--- What the task requires ---
Copy, with no pictures, the line that contains "TOF: VL53L1X -> VL6180X" and each line after it down to the end of the entries below, exactly.

Revision tracking records:
.....
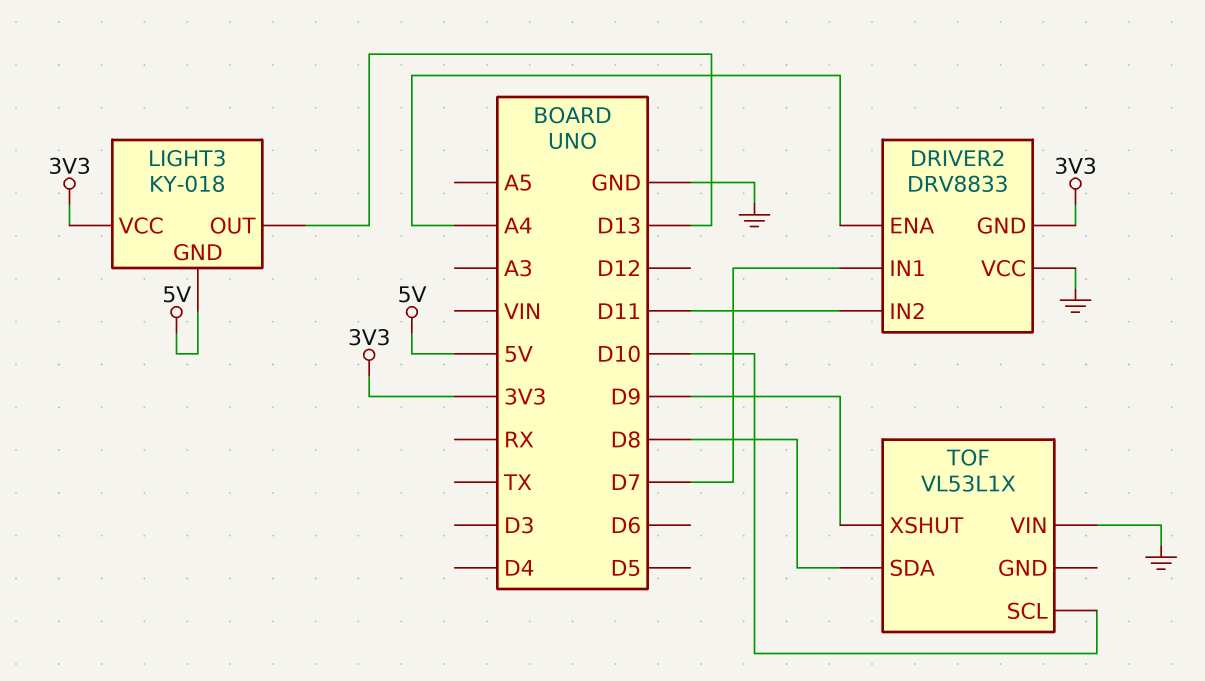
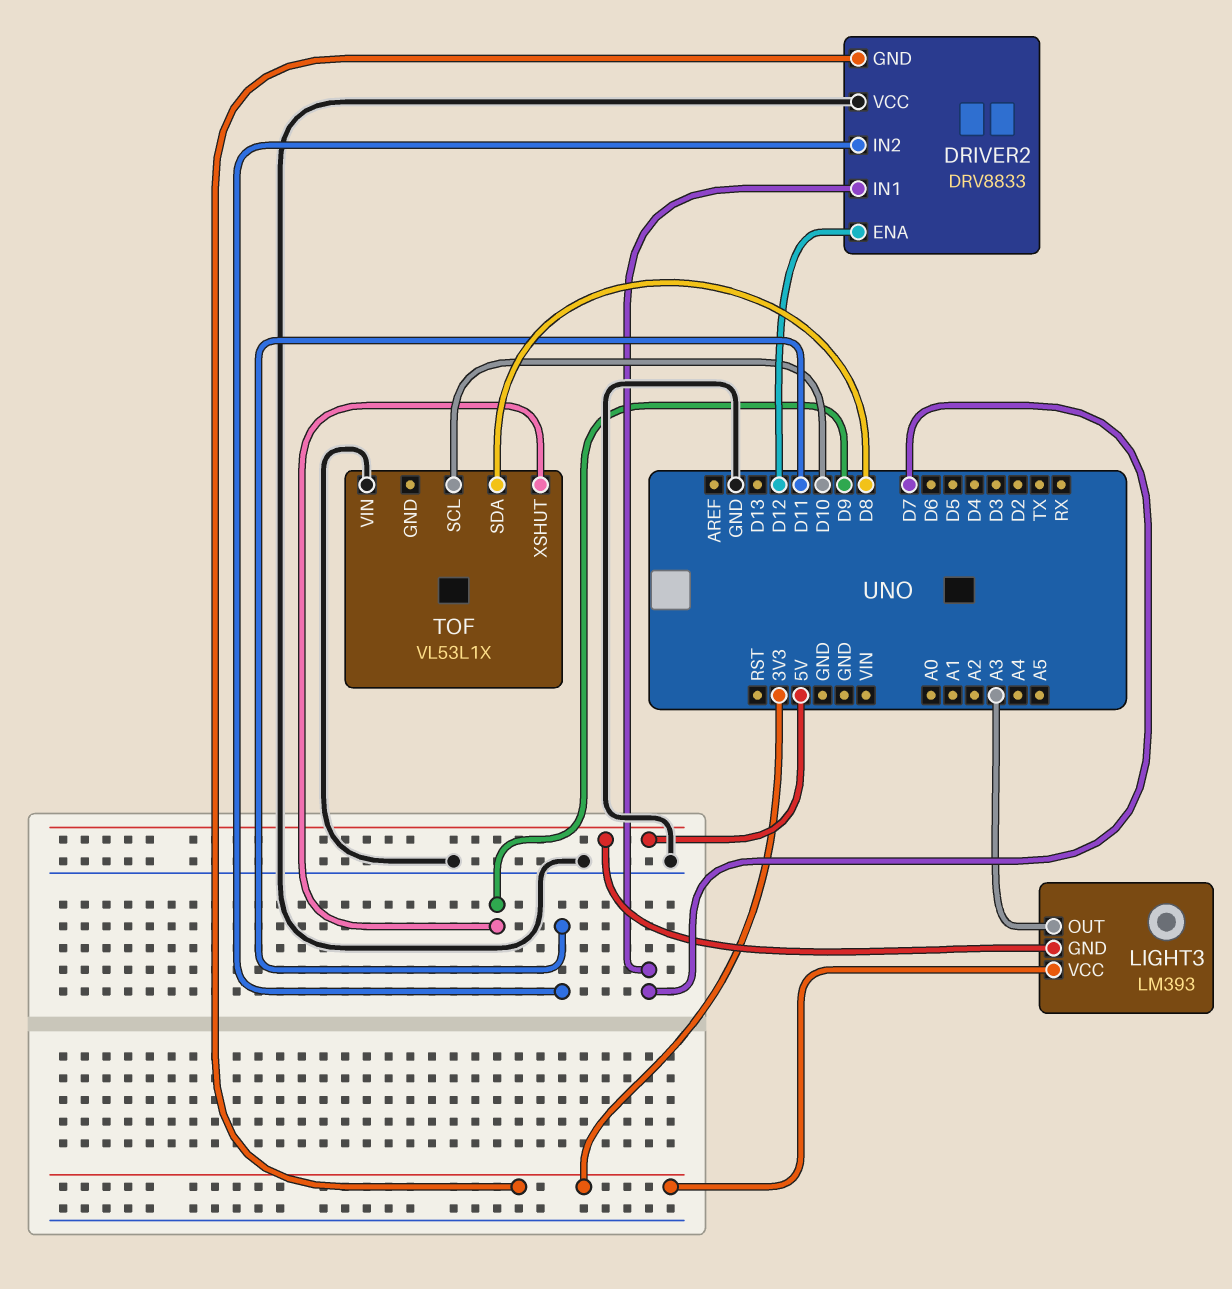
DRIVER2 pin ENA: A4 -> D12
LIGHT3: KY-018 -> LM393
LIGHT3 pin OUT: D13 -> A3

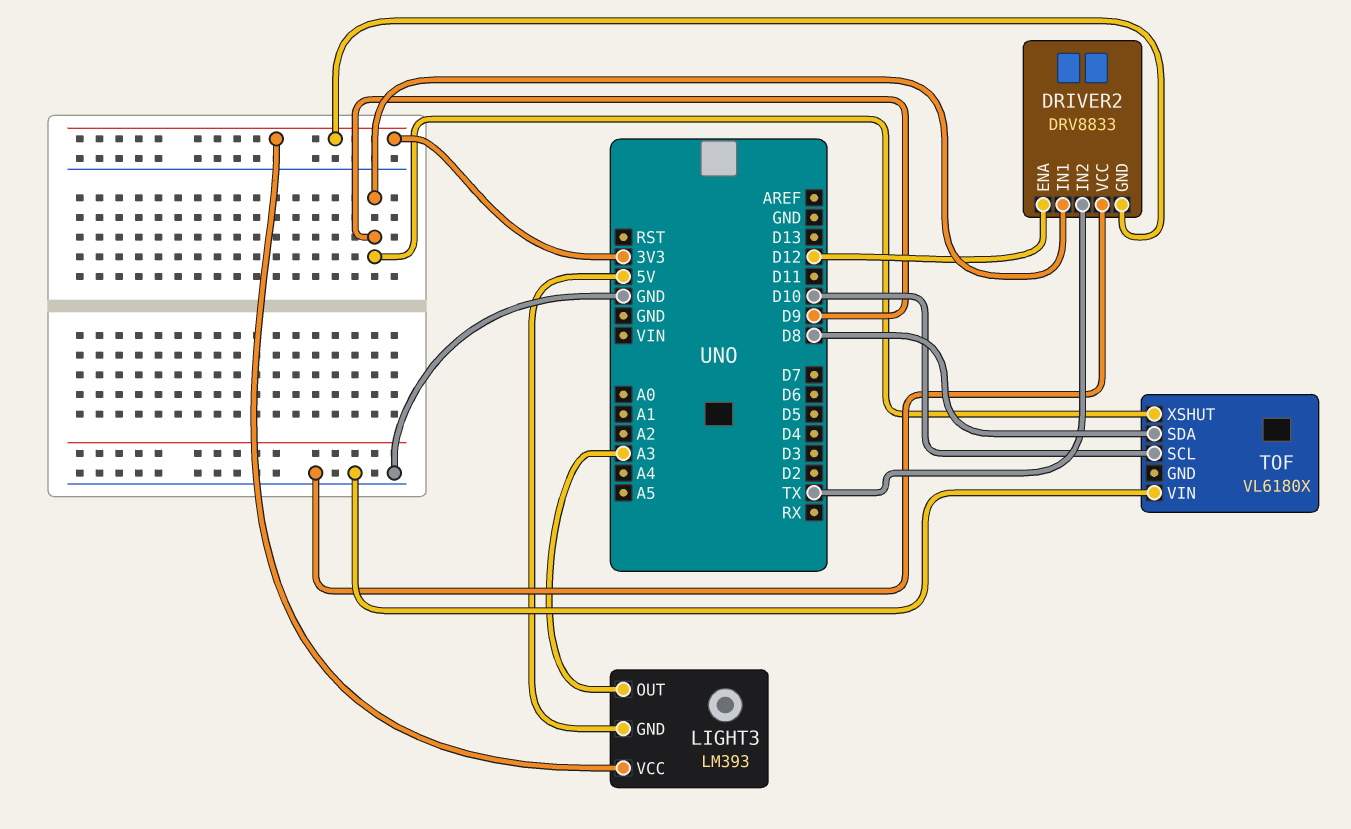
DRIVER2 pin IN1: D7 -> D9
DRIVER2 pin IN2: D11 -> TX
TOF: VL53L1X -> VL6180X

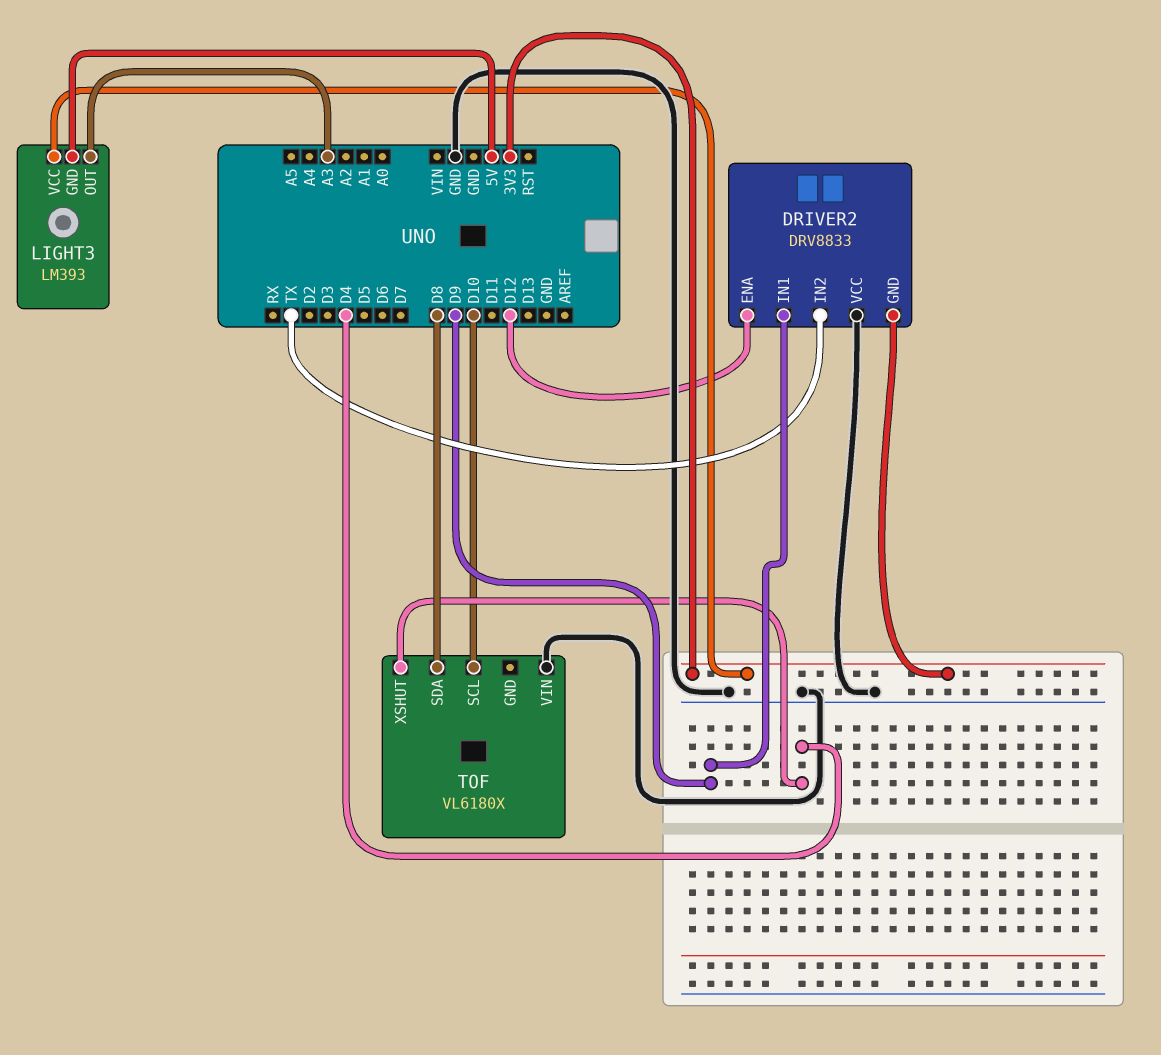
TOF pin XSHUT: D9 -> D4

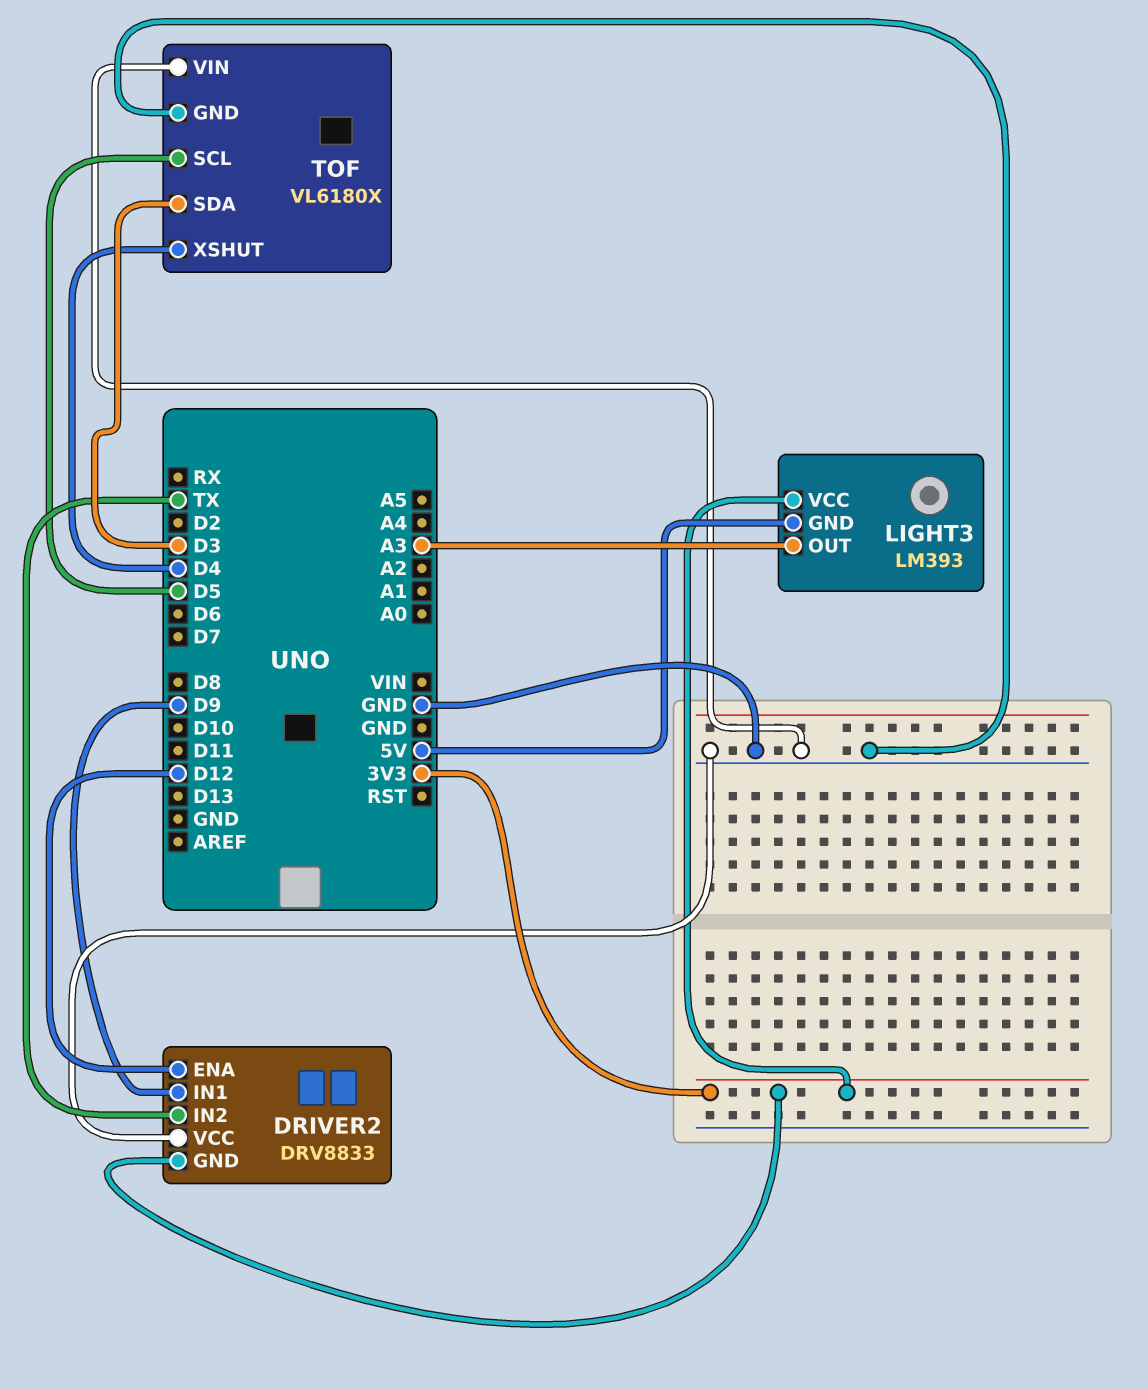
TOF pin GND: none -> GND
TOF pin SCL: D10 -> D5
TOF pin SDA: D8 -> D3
.....
--- Exercise result ---
TOF: VL53L1X -> VL6180X

TOF pin XSHUT: D9 -> D4

TOF pin GND: none -> GND
TOF pin SCL: D10 -> D5
TOF pin SDA: D8 -> D3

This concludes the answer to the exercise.